*Your instructions*.
Would you please restate the data exactly as it stands, apart from the pictures?

*Data records*.
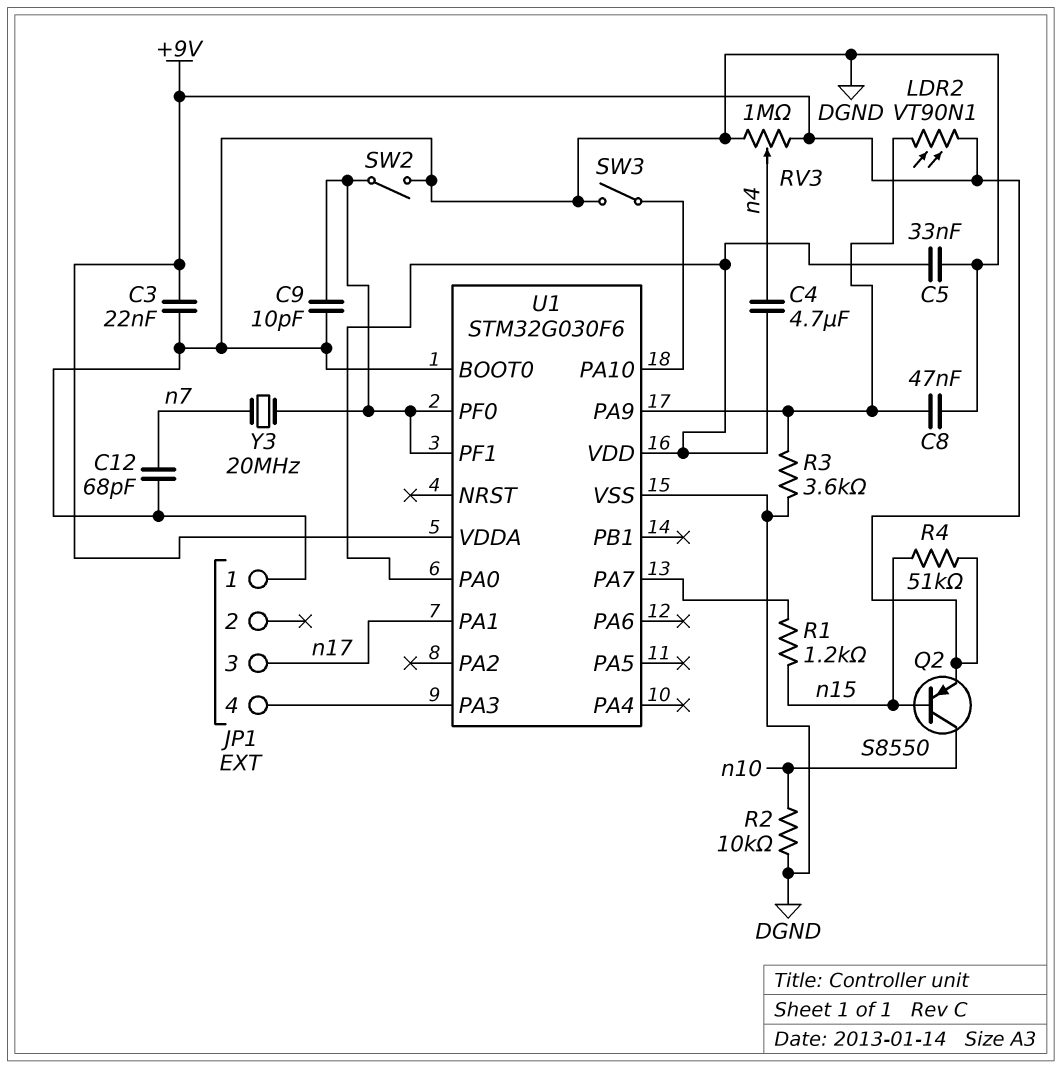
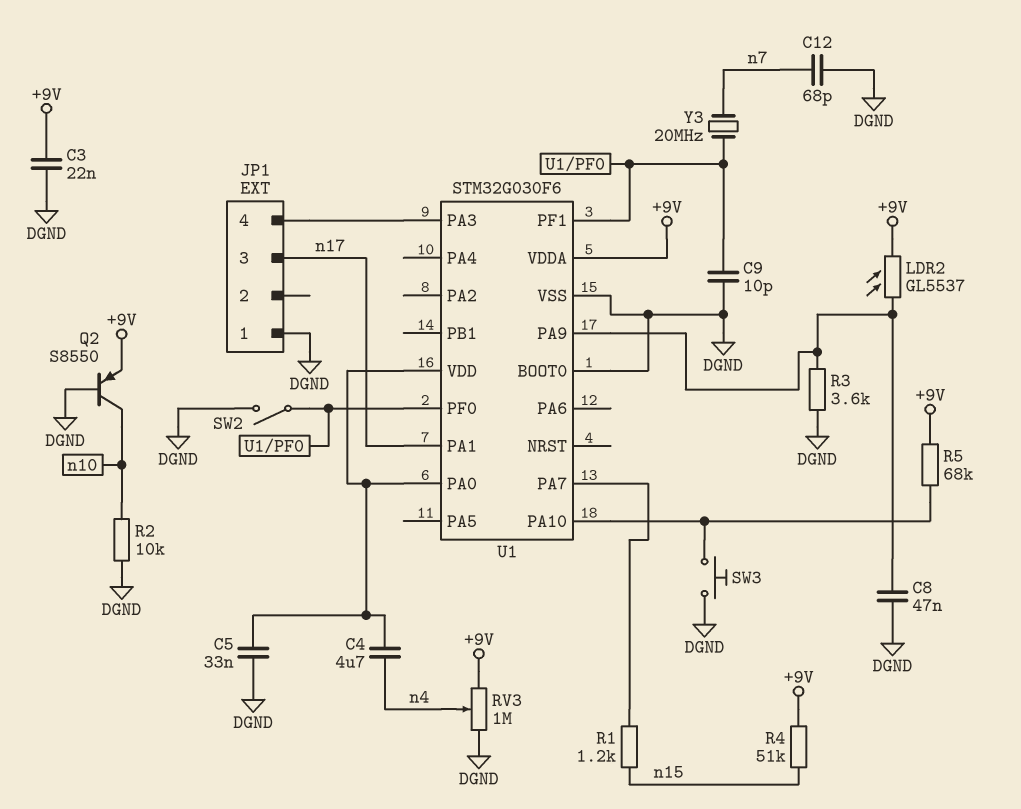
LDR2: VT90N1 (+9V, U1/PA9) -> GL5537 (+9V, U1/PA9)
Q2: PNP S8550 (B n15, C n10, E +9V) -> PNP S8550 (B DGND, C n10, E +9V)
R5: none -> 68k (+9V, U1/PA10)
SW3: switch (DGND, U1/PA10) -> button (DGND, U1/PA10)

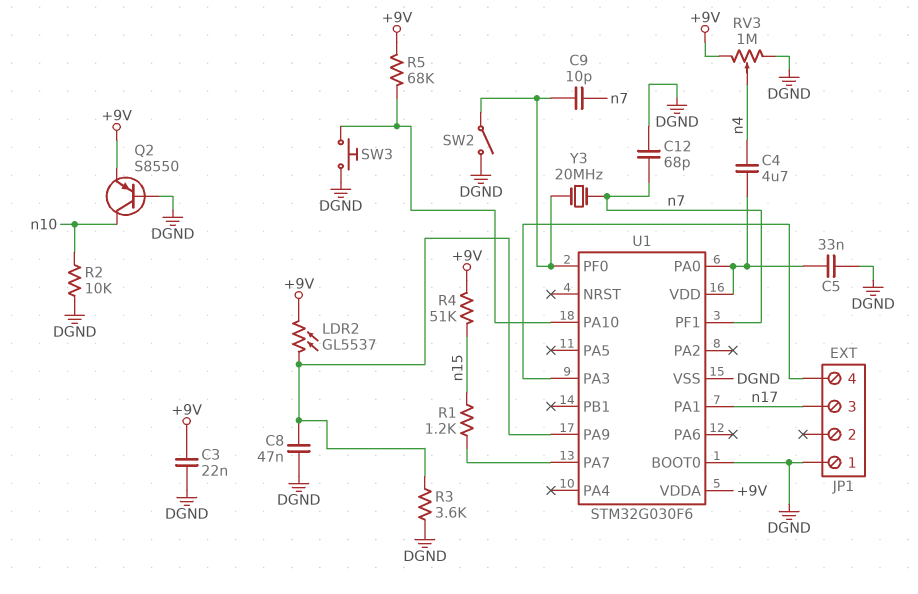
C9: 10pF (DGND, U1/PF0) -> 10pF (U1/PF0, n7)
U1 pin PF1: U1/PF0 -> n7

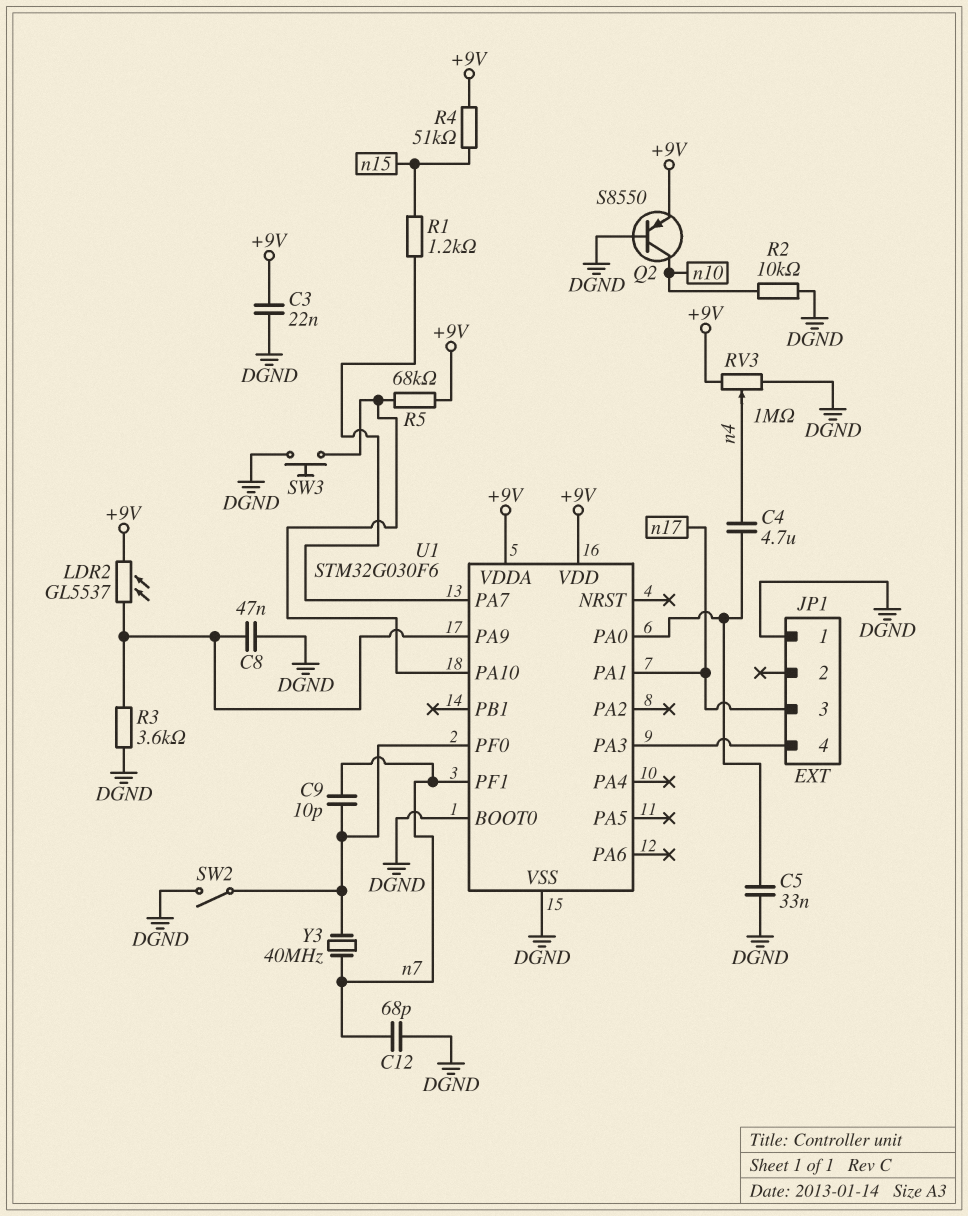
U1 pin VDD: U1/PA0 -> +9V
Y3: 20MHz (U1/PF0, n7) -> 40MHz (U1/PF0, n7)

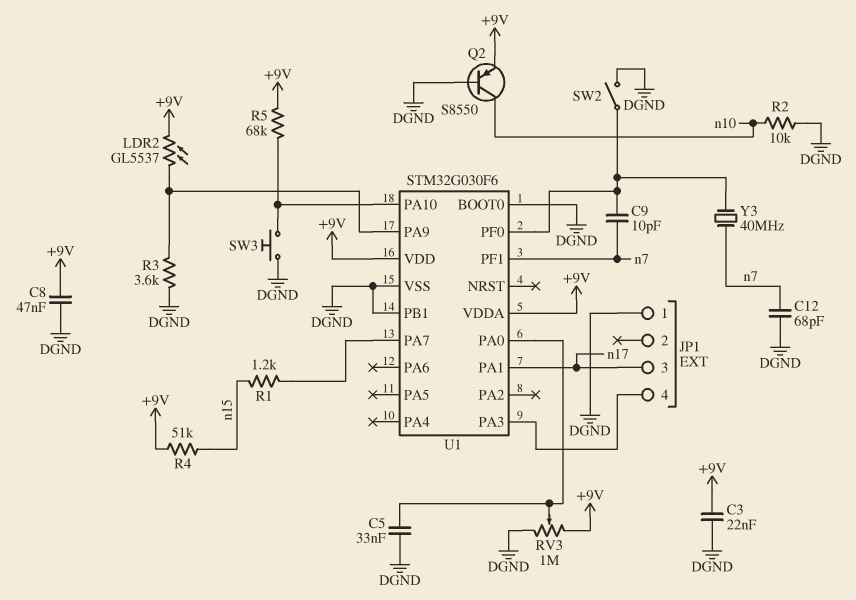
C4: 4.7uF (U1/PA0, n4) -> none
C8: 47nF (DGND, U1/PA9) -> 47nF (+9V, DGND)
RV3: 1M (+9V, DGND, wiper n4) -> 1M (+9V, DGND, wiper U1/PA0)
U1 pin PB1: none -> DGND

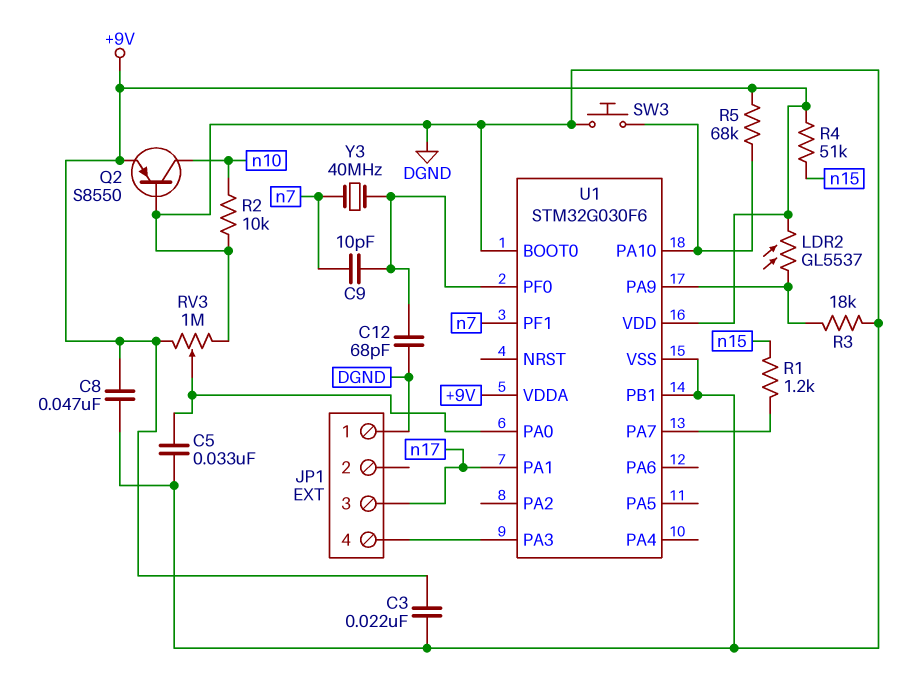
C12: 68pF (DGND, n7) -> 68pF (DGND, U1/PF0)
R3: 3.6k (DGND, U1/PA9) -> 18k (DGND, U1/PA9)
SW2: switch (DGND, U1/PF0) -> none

*Task answer*.
LDR2: VT90N1 (+9V, U1/PA9) -> GL5537 (+9V, U1/PA9)
Q2: PNP S8550 (B n15, C n10, E +9V) -> PNP S8550 (B DGND, C n10, E +9V)
R5: none -> 68k (+9V, U1/PA10)
SW3: switch (DGND, U1/PA10) -> button (DGND, U1/PA10)

C9: 10pF (DGND, U1/PF0) -> 10pF (U1/PF0, n7)
U1 pin PF1: U1/PF0 -> n7

U1 pin VDD: U1/PA0 -> +9V
Y3: 20MHz (U1/PF0, n7) -> 40MHz (U1/PF0, n7)

C4: 4.7uF (U1/PA0, n4) -> none
C8: 47nF (DGND, U1/PA9) -> 47nF (+9V, DGND)
RV3: 1M (+9V, DGND, wiper n4) -> 1M (+9V, DGND, wiper U1/PA0)
U1 pin PB1: none -> DGND

C12: 68pF (DGND, n7) -> 68pF (DGND, U1/PF0)
R3: 3.6k (DGND, U1/PA9) -> 18k (DGND, U1/PA9)
SW2: switch (DGND, U1/PF0) -> none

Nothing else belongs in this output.